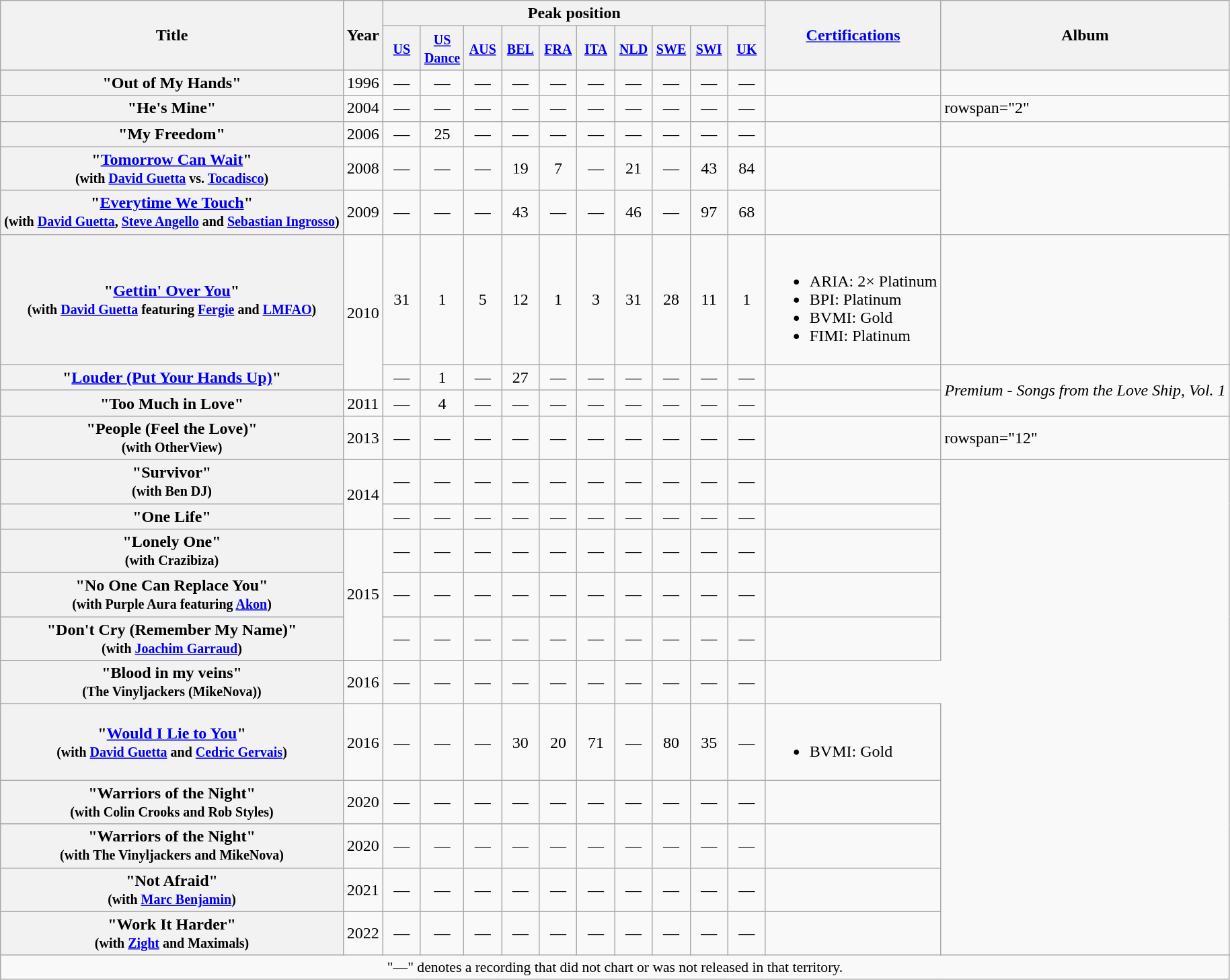
"Warriors of the Night" (with Colin Crooks and Rob Styles) [172, 802]
AUS [483, 48]
2009 [363, 213]
97 [709, 213]
ARIA: 2× PlatinumBPI: PlatinumBVMI: GoldFIMI: Platinum [853, 299]
2013 [363, 437]
Album [1085, 35]
12 [521, 299]
"Work It Harder"(with Zight and Maximals) [172, 933]
11 [709, 299]
"Would I Lie to You" (with David Guetta and Cedric Gervais) [172, 742]
"Not Afraid" (with Marc Benjamin) [172, 889]
80 [671, 742]
Certifications [853, 35]
2011 [363, 403]
"Don't Cry (Remember My Name)"(with Joachim Garraud) [172, 639]
Premium - Songs from the Love Ship, Vol. 1 [1085, 390]
NLD [633, 48]
2008 [363, 168]
5 [483, 299]
"No One Can Replace You"(with Purple Aura featuring Akon) [172, 594]
71 [596, 742]
2010 [363, 312]
"Blood in my veins" (The Vinyljackers (MikeNova)) [172, 682]
84 [746, 168]
BVMI: Gold [853, 742]
"Out of My Hands" [172, 83]
"Louder (Put Your Hands Up)" [172, 377]
"Gettin' Over You"(with David Guetta featuring Fergie and LMFAO) [172, 299]
25 [442, 134]
30 [521, 742]
"People (Feel the Love)"(with OtherView) [172, 437]
Peak position [574, 13]
68 [746, 213]
1996 [363, 83]
SWE [671, 48]
BEL [521, 48]
4 [442, 403]
2004 [363, 108]
2022 [363, 933]
"Warriors of the Night" (with The Vinyljackers and MikeNova) [172, 846]
20 [558, 742]
USDance [442, 48]
35 [709, 742]
SWI [709, 48]
FRA [558, 48]
"—" denotes a recording that did not chart or was not released in that territory. [615, 967]
"Everytime We Touch"(with David Guetta, Steve Angello and Sebastian Ingrosso) [172, 213]
46 [633, 213]
UK [746, 48]
"Tomorrow Can Wait"(with David Guetta vs. Tocadisco) [172, 168]
28 [671, 299]
ITA [596, 48]
2021 [363, 889]
"My Freedom" [172, 134]
"One Life" [172, 516]
Year [363, 35]
21 [633, 168]
19 [521, 168]
27 [521, 377]
3 [596, 299]
"Too Much in Love" [172, 403]
"He's Mine" [172, 108]
"Lonely One"(with Crazibiza) [172, 551]
rowspan="2" [1085, 108]
2014 [363, 494]
US [401, 48]
"Survivor"(with Ben DJ) [172, 482]
rowspan="12" [1085, 437]
Title [172, 35]
7 [558, 168]
2006 [363, 134]
2015 [363, 594]
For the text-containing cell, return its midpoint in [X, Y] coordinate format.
------------------------------
▶ [SHORT PROBLEM]
Please render every line of the data above as a Markdown table with the columns Row and Line. Skip blank lines and leave the pictures out.

▶ [WRITTEN REPLY]
| Row | Line |
|---|---|
| 1 | "Warriors of the Night" (with Colin Crooks and Rob Styles) [172, 802] |
| 2 | AUS [483, 48] |
| 3 | 2009 [363, 213] |
| 4 | 97 [709, 213] |
| 5 | ARIA: 2× PlatinumBPI: PlatinumBVMI: GoldFIMI: Platinum [853, 299] |
| 6 | 2013 [363, 437] |
| 7 | Album [1085, 35] |
| 8 | 12 [521, 299] |
| 9 | "Work It Harder"(with Zight and Maximals) [172, 933] |
| 10 | 11 [709, 299] |
| 11 | "Would I Lie to You" (with David Guetta and Cedric Gervais) [172, 742] |
| 12 | "Not Afraid" (with Marc Benjamin) [172, 889] |
| 13 | 80 [671, 742] |
| 14 | Certifications [853, 35] |
| 15 | 2011 [363, 403] |
| 16 | "Don't Cry (Remember My Name)"(with Joachim Garraud) [172, 639] |
| 17 | Premium - Songs from the Love Ship, Vol. 1 [1085, 390] |
| 18 | NLD [633, 48] |
| 19 | 2008 [363, 168] |
| 20 | 5 [483, 299] |
| 21 | "No One Can Replace You"(with Purple Aura featuring Akon) [172, 594] |
| 22 | 71 [596, 742] |
| 23 | 2010 [363, 312] |
| 24 | "Blood in my veins" (The Vinyljackers (MikeNova)) [172, 682] |
| 25 | 84 [746, 168] |
| 26 | BVMI: Gold [853, 742] |
| 27 | "Out of My Hands" [172, 83] |
| 28 | "Louder (Put Your Hands Up)" [172, 377] |
| 29 | "Gettin' Over You"(with David Guetta featuring Fergie and LMFAO) [172, 299] |
| 30 | 25 [442, 134] |
| 31 | 30 [521, 742] |
| 32 | "People (Feel the Love)"(with OtherView) [172, 437] |
| 33 | Peak position [574, 13] |
| 34 | 68 [746, 213] |
| 35 | 1996 [363, 83] |
| 36 | SWE [671, 48] |
| 37 | BEL [521, 48] |
| 38 | 4 [442, 403] |
| 39 | 2004 [363, 108] |
| 40 | 2022 [363, 933] |
| 41 | "Warriors of the Night" (with The Vinyljackers and MikeNova) [172, 846] |
| 42 | 20 [558, 742] |
| 43 | USDance [442, 48] |
| 44 | 35 [709, 742] |
| 45 | SWI [709, 48] |
| 46 | FRA [558, 48] |
| 47 | "—" denotes a recording that did not chart or was not released in that territory. [615, 967] |
| 48 | "Everytime We Touch"(with David Guetta, Steve Angello and Sebastian Ingrosso) [172, 213] |
| 49 | 46 [633, 213] |
| 50 | UK [746, 48] |
| 51 | "Tomorrow Can Wait"(with David Guetta vs. Tocadisco) [172, 168] |
| 52 | 28 [671, 299] |
| 53 | ITA [596, 48] |
| 54 | 2021 [363, 889] |
| 55 | "My Freedom" [172, 134] |
| 56 | "One Life" [172, 516] |
| 57 | Year [363, 35] |
| 58 | 21 [633, 168] |
| 59 | 19 [521, 168] |
| 60 | 27 [521, 377] |
| 61 | 3 [596, 299] |
| 62 | "Too Much in Love" [172, 403] |
| 63 | "He's Mine" [172, 108] |
| 64 | "Lonely One"(with Crazibiza) [172, 551] |
| 65 | rowspan="2" [1085, 108] |
| 66 | 2014 [363, 494] |
| 67 | US [401, 48] |
| 68 | "Survivor"(with Ben DJ) [172, 482] |
| 69 | rowspan="12" [1085, 437] |
| 70 | Title [172, 35] |
| 71 | 7 [558, 168] |
| 72 | 2006 [363, 134] |
| 73 | 2015 [363, 594] |
| 74 | For the text-containing cell, return its midpoint in [X, Y] coordinate format. |